• Try it
Your job is to return every line in the data holding the string "purple".
(Supplied information begins)
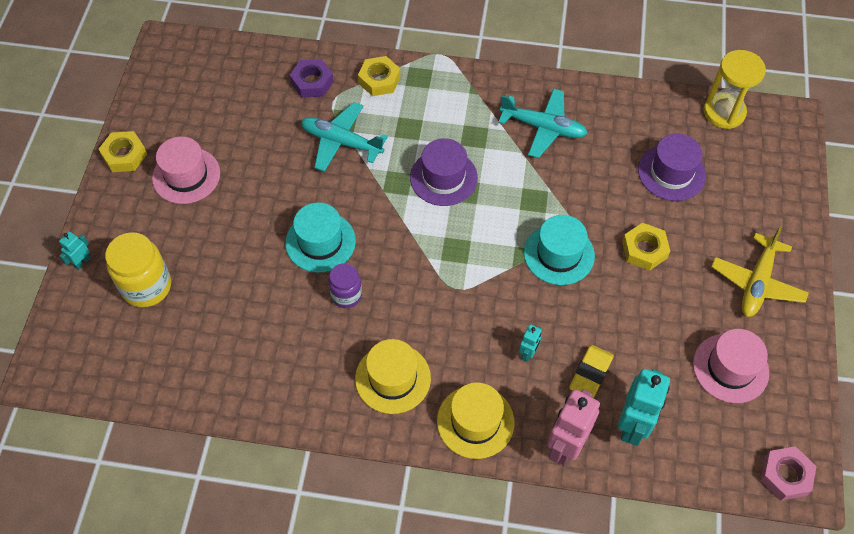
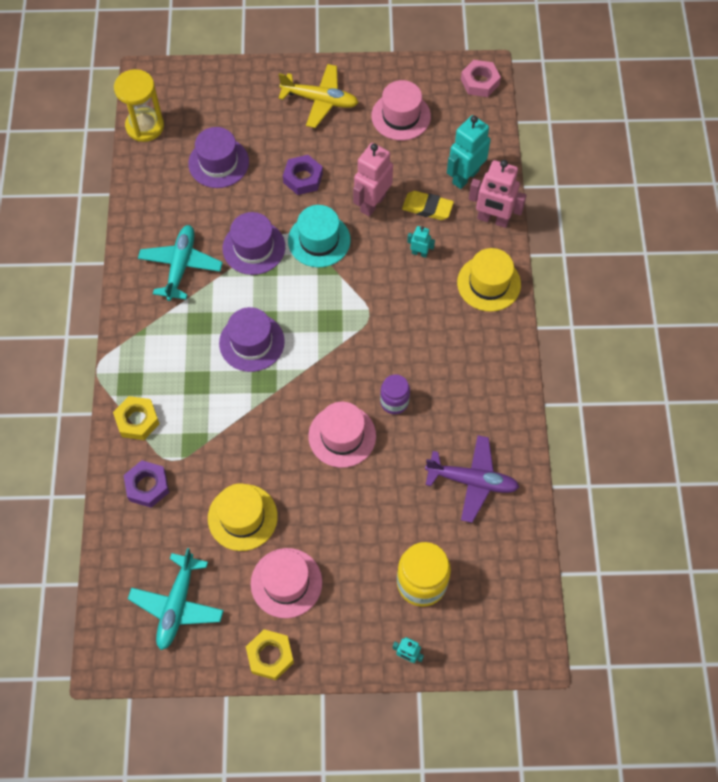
camera: 100 degrees left, 5 degrees up
(237, 354) = (472, 481): none -> purple plane
(320, 242) = (342, 436): turquoise hat -> pink hat
(341, 142) = (222, 441): turquoise plane -> turquoise plane (177, 605)
(393, 378) = (465, 350): yellow hat -> yellow hat (242, 517)
(557, 192) = (254, 247): none -> purple hat
(603, 315) = (372, 203): none -> pink robot
(632, 426) = (465, 177): turquoise robot -> turquoise robot turned 60 degrees counterclockwise
(644, 250) = (303, 178): yellow nut -> purple nut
(Supplied information ends)
• Response
(237, 354) = (472, 481): none -> purple plane
(557, 192) = (254, 247): none -> purple hat
(644, 250) = (303, 178): yellow nut -> purple nut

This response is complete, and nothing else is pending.